▸ **Provided information**

*** Block opens ***

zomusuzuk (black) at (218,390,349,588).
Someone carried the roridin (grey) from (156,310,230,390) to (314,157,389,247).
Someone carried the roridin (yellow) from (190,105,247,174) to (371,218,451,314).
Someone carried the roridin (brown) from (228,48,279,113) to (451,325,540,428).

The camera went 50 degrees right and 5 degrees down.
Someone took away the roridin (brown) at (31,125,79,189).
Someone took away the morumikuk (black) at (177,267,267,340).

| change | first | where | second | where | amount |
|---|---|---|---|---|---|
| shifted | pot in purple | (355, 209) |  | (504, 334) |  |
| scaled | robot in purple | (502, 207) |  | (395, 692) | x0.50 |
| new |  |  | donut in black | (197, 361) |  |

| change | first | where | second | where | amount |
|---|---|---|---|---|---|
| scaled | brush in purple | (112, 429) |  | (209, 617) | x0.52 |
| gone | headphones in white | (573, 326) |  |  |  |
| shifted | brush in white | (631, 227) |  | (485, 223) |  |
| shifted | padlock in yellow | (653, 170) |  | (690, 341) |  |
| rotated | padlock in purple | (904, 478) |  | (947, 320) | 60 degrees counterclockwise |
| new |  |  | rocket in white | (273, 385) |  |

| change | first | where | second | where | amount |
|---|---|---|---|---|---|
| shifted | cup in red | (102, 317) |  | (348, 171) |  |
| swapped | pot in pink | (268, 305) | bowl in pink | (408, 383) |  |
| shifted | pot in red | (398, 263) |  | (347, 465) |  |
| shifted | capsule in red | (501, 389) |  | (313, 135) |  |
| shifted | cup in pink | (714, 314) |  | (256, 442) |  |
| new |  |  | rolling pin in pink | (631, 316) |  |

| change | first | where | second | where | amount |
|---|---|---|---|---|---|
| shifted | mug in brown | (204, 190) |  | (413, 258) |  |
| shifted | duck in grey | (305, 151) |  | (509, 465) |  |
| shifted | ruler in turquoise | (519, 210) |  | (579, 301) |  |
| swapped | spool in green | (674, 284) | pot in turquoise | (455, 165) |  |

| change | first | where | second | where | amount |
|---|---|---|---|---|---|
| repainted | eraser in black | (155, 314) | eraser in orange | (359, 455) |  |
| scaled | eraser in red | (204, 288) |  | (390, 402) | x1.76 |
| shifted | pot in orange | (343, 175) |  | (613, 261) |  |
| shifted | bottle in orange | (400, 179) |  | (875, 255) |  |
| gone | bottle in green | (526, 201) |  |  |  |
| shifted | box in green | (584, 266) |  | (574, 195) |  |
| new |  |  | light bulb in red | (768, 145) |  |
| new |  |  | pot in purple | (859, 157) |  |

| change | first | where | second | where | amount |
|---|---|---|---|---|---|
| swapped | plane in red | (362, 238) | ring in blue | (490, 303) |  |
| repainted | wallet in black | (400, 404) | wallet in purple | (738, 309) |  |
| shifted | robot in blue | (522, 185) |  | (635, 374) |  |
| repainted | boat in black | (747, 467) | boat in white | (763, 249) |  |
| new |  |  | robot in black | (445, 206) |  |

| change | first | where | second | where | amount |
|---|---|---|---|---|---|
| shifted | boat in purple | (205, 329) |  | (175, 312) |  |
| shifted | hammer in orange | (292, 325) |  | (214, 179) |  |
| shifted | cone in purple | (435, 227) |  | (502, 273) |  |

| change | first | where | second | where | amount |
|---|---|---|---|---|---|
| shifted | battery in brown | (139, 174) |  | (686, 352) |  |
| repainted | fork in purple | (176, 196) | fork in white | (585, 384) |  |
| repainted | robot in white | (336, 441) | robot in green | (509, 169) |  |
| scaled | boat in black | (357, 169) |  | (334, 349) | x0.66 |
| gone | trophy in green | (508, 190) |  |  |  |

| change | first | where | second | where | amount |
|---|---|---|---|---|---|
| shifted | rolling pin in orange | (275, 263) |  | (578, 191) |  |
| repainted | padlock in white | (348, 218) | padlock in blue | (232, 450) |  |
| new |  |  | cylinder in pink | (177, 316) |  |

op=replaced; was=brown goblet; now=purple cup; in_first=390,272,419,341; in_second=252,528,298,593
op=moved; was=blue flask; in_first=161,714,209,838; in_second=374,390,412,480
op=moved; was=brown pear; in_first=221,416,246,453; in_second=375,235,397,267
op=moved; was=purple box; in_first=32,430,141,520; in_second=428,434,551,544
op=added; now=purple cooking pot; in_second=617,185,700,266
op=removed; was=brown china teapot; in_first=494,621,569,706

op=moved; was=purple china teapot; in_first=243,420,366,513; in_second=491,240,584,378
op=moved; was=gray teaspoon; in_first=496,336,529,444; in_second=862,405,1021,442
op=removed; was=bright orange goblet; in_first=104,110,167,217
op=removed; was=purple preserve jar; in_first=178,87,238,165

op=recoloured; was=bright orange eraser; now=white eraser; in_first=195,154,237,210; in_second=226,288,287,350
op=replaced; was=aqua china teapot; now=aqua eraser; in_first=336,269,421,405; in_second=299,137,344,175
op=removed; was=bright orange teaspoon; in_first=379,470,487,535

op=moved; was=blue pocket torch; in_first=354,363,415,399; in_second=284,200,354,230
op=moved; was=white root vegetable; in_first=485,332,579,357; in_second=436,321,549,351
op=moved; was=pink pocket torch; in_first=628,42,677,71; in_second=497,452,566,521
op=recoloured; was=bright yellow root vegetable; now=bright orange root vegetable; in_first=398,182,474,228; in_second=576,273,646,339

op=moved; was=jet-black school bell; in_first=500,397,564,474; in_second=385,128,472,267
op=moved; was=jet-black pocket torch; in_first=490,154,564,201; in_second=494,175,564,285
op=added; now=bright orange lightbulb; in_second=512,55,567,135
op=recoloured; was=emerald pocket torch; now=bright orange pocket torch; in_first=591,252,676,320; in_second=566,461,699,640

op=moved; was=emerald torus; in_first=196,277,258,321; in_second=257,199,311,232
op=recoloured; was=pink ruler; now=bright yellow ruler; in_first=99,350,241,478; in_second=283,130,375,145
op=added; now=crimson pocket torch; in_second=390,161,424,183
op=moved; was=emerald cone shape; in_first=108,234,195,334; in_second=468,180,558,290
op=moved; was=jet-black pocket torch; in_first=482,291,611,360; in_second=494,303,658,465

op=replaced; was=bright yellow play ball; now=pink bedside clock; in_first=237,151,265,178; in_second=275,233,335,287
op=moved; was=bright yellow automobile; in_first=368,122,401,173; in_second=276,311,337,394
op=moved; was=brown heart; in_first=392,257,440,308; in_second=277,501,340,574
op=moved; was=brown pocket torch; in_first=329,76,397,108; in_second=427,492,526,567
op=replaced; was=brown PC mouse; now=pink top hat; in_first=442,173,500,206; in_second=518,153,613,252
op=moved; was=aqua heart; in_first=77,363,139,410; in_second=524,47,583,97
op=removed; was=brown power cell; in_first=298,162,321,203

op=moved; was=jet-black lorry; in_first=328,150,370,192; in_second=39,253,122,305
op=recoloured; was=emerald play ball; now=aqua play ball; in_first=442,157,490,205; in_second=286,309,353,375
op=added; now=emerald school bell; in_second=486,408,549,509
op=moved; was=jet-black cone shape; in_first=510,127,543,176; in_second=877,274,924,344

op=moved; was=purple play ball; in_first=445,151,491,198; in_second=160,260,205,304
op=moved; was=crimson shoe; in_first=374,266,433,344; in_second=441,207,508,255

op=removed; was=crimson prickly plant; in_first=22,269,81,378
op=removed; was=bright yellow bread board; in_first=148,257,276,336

*** Block closes ***

▸ **Task item**
A word-for-word copy of all the entries is required.

▸ **Exercise response**
zomusuzuk (black) at (218,390,349,588).
Someone carried the roridin (grey) from (156,310,230,390) to (314,157,389,247).
Someone carried the roridin (yellow) from (190,105,247,174) to (371,218,451,314).
Someone carried the roridin (brown) from (228,48,279,113) to (451,325,540,428).

The camera went 50 degrees right and 5 degrees down.
Someone took away the roridin (brown) at (31,125,79,189).
Someone took away the morumikuk (black) at (177,267,267,340).

| change | first | where | second | where | amount |
|---|---|---|---|---|---|
| shifted | pot in purple | (355, 209) |  | (504, 334) |  |
| scaled | robot in purple | (502, 207) |  | (395, 692) | x0.50 |
| new |  |  | donut in black | (197, 361) |  |

| change | first | where | second | where | amount |
|---|---|---|---|---|---|
| scaled | brush in purple | (112, 429) |  | (209, 617) | x0.52 |
| gone | headphones in white | (573, 326) |  |  |  |
| shifted | brush in white | (631, 227) |  | (485, 223) |  |
| shifted | padlock in yellow | (653, 170) |  | (690, 341) |  |
| rotated | padlock in purple | (904, 478) |  | (947, 320) | 60 degrees counterclockwise |
| new |  |  | rocket in white | (273, 385) |  |

| change | first | where | second | where | amount |
|---|---|---|---|---|---|
| shifted | cup in red | (102, 317) |  | (348, 171) |  |
| swapped | pot in pink | (268, 305) | bowl in pink | (408, 383) |  |
| shifted | pot in red | (398, 263) |  | (347, 465) |  |
| shifted | capsule in red | (501, 389) |  | (313, 135) |  |
| shifted | cup in pink | (714, 314) |  | (256, 442) |  |
| new |  |  | rolling pin in pink | (631, 316) |  |

| change | first | where | second | where | amount |
|---|---|---|---|---|---|
| shifted | mug in brown | (204, 190) |  | (413, 258) |  |
| shifted | duck in grey | (305, 151) |  | (509, 465) |  |
| shifted | ruler in turquoise | (519, 210) |  | (579, 301) |  |
| swapped | spool in green | (674, 284) | pot in turquoise | (455, 165) |  |

| change | first | where | second | where | amount |
|---|---|---|---|---|---|
| repainted | eraser in black | (155, 314) | eraser in orange | (359, 455) |  |
| scaled | eraser in red | (204, 288) |  | (390, 402) | x1.76 |
| shifted | pot in orange | (343, 175) |  | (613, 261) |  |
| shifted | bottle in orange | (400, 179) |  | (875, 255) |  |
| gone | bottle in green | (526, 201) |  |  |  |
| shifted | box in green | (584, 266) |  | (574, 195) |  |
| new |  |  | light bulb in red | (768, 145) |  |
| new |  |  | pot in purple | (859, 157) |  |

| change | first | where | second | where | amount |
|---|---|---|---|---|---|
| swapped | plane in red | (362, 238) | ring in blue | (490, 303) |  |
| repainted | wallet in black | (400, 404) | wallet in purple | (738, 309) |  |
| shifted | robot in blue | (522, 185) |  | (635, 374) |  |
| repainted | boat in black | (747, 467) | boat in white | (763, 249) |  |
| new |  |  | robot in black | (445, 206) |  |

| change | first | where | second | where | amount |
|---|---|---|---|---|---|
| shifted | boat in purple | (205, 329) |  | (175, 312) |  |
| shifted | hammer in orange | (292, 325) |  | (214, 179) |  |
| shifted | cone in purple | (435, 227) |  | (502, 273) |  |

| change | first | where | second | where | amount |
|---|---|---|---|---|---|
| shifted | battery in brown | (139, 174) |  | (686, 352) |  |
| repainted | fork in purple | (176, 196) | fork in white | (585, 384) |  |
| repainted | robot in white | (336, 441) | robot in green | (509, 169) |  |
| scaled | boat in black | (357, 169) |  | (334, 349) | x0.66 |
| gone | trophy in green | (508, 190) |  |  |  |

| change | first | where | second | where | amount |
|---|---|---|---|---|---|
| shifted | rolling pin in orange | (275, 263) |  | (578, 191) |  |
| repainted | padlock in white | (348, 218) | padlock in blue | (232, 450) |  |
| new |  |  | cylinder in pink | (177, 316) |  |

op=replaced; was=brown goblet; now=purple cup; in_first=390,272,419,341; in_second=252,528,298,593
op=moved; was=blue flask; in_first=161,714,209,838; in_second=374,390,412,480
op=moved; was=brown pear; in_first=221,416,246,453; in_second=375,235,397,267
op=moved; was=purple box; in_first=32,430,141,520; in_second=428,434,551,544
op=added; now=purple cooking pot; in_second=617,185,700,266
op=removed; was=brown china teapot; in_first=494,621,569,706

op=moved; was=purple china teapot; in_first=243,420,366,513; in_second=491,240,584,378
op=moved; was=gray teaspoon; in_first=496,336,529,444; in_second=862,405,1021,442
op=removed; was=bright orange goblet; in_first=104,110,167,217
op=removed; was=purple preserve jar; in_first=178,87,238,165

op=recoloured; was=bright orange eraser; now=white eraser; in_first=195,154,237,210; in_second=226,288,287,350
op=replaced; was=aqua china teapot; now=aqua eraser; in_first=336,269,421,405; in_second=299,137,344,175
op=removed; was=bright orange teaspoon; in_first=379,470,487,535

op=moved; was=blue pocket torch; in_first=354,363,415,399; in_second=284,200,354,230
op=moved; was=white root vegetable; in_first=485,332,579,357; in_second=436,321,549,351
op=moved; was=pink pocket torch; in_first=628,42,677,71; in_second=497,452,566,521
op=recoloured; was=bright yellow root vegetable; now=bright orange root vegetable; in_first=398,182,474,228; in_second=576,273,646,339

op=moved; was=jet-black school bell; in_first=500,397,564,474; in_second=385,128,472,267
op=moved; was=jet-black pocket torch; in_first=490,154,564,201; in_second=494,175,564,285
op=added; now=bright orange lightbulb; in_second=512,55,567,135
op=recoloured; was=emerald pocket torch; now=bright orange pocket torch; in_first=591,252,676,320; in_second=566,461,699,640

op=moved; was=emerald torus; in_first=196,277,258,321; in_second=257,199,311,232
op=recoloured; was=pink ruler; now=bright yellow ruler; in_first=99,350,241,478; in_second=283,130,375,145
op=added; now=crimson pocket torch; in_second=390,161,424,183
op=moved; was=emerald cone shape; in_first=108,234,195,334; in_second=468,180,558,290
op=moved; was=jet-black pocket torch; in_first=482,291,611,360; in_second=494,303,658,465

op=replaced; was=bright yellow play ball; now=pink bedside clock; in_first=237,151,265,178; in_second=275,233,335,287
op=moved; was=bright yellow automobile; in_first=368,122,401,173; in_second=276,311,337,394
op=moved; was=brown heart; in_first=392,257,440,308; in_second=277,501,340,574
op=moved; was=brown pocket torch; in_first=329,76,397,108; in_second=427,492,526,567
op=replaced; was=brown PC mouse; now=pink top hat; in_first=442,173,500,206; in_second=518,153,613,252
op=moved; was=aqua heart; in_first=77,363,139,410; in_second=524,47,583,97
op=removed; was=brown power cell; in_first=298,162,321,203

op=moved; was=jet-black lorry; in_first=328,150,370,192; in_second=39,253,122,305
op=recoloured; was=emerald play ball; now=aqua play ball; in_first=442,157,490,205; in_second=286,309,353,375
op=added; now=emerald school bell; in_second=486,408,549,509
op=moved; was=jet-black cone shape; in_first=510,127,543,176; in_second=877,274,924,344

op=moved; was=purple play ball; in_first=445,151,491,198; in_second=160,260,205,304
op=moved; was=crimson shoe; in_first=374,266,433,344; in_second=441,207,508,255

op=removed; was=crimson prickly plant; in_first=22,269,81,378
op=removed; was=bright yellow bread board; in_first=148,257,276,336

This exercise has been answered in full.